(Your objective): Begin with the line that holds "none -> white brick C1 level 1" and repeat each line after it exactly, ending with the last line of the listing.

________________

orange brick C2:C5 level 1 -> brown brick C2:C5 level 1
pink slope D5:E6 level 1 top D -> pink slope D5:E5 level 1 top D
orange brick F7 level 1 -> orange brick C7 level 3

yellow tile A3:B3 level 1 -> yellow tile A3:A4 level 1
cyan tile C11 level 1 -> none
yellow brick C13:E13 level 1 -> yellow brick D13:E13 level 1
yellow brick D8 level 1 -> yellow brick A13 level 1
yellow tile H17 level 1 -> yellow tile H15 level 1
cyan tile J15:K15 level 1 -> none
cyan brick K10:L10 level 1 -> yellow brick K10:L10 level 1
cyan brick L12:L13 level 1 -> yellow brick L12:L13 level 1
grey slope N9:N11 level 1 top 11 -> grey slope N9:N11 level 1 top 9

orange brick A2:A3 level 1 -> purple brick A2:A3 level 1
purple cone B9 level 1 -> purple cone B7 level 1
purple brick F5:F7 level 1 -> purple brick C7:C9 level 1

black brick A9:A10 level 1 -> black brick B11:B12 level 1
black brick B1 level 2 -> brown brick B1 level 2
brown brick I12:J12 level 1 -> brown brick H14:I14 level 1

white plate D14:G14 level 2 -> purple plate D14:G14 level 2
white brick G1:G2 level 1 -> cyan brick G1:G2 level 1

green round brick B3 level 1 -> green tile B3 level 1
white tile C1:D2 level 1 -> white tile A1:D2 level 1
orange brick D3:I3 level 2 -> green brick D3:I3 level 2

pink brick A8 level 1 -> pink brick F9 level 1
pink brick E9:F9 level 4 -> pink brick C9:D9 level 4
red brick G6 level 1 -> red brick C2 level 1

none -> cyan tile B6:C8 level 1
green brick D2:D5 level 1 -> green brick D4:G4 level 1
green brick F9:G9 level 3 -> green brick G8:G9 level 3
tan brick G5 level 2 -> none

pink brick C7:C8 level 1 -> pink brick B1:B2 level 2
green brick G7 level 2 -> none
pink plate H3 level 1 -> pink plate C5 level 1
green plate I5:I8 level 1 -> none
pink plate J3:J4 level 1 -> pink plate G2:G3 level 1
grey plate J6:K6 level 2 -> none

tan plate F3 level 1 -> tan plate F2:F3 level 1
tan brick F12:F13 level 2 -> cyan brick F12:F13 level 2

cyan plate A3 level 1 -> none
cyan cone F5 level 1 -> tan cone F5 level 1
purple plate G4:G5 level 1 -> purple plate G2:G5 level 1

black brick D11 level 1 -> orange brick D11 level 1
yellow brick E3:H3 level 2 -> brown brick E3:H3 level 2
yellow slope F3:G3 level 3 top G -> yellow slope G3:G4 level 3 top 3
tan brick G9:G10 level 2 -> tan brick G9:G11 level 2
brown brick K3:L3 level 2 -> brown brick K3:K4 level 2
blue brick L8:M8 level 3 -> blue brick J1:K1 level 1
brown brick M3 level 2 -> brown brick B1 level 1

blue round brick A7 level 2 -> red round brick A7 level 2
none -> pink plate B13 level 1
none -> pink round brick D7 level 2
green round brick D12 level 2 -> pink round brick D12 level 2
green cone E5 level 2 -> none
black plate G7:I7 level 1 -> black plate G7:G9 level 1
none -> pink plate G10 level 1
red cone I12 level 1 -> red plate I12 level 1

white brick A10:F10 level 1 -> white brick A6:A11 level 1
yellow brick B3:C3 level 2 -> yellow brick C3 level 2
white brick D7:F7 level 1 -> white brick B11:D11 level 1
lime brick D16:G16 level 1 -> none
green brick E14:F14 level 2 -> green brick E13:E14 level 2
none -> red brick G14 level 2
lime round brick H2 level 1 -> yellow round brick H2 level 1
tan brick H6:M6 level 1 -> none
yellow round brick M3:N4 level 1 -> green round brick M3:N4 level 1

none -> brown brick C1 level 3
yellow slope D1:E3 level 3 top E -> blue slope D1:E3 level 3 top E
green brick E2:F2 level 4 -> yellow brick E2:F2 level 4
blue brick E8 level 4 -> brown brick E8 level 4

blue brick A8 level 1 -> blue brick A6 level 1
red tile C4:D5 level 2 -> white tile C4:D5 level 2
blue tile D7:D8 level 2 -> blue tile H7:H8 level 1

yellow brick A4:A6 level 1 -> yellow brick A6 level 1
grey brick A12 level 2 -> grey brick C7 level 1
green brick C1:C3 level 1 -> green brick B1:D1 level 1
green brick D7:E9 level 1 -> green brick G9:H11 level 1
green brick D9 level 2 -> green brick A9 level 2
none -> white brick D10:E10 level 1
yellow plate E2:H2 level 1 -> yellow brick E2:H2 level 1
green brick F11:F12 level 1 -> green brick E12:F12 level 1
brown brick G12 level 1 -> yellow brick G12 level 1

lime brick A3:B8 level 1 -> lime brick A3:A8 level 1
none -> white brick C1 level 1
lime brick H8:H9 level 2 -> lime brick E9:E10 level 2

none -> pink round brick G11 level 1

________________

(Reply):
none -> white brick C1 level 1
lime brick H8:H9 level 2 -> lime brick E9:E10 level 2

none -> pink round brick G11 level 1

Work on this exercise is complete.